▸ **DIRECTIONS**:
Below are the records; copy every line in them that holds the string "purple".

Object state change records:
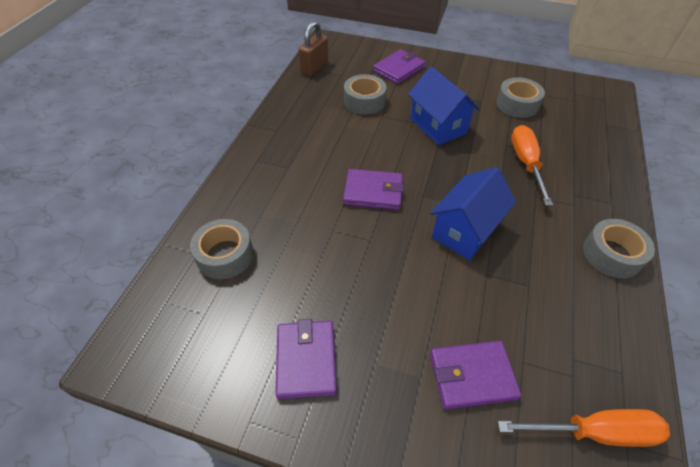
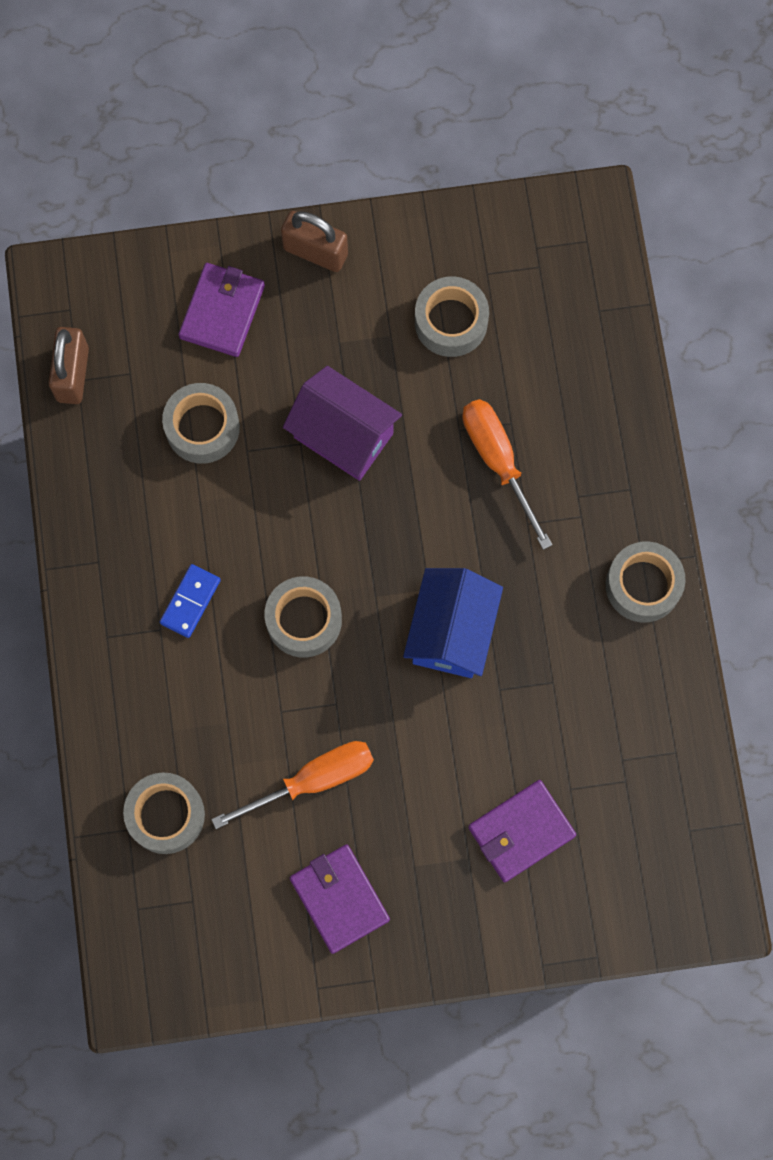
camera: 25 degrees left, 25 degrees up
(313, 161) = (190, 601): none -> blue domino
(373, 192) = (304, 620): purple wallet -> grey tape
(438, 126) = (343, 435): blue house -> purple house
(455, 64) = (315, 252): none -> brown padlock
(595, 432) = (657, 833): orange screwdriver -> orange screwdriver (313, 780)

▸ **RESPONSE FOR THIS EXERCISE**:
(373, 192) = (304, 620): purple wallet -> grey tape
(438, 126) = (343, 435): blue house -> purple house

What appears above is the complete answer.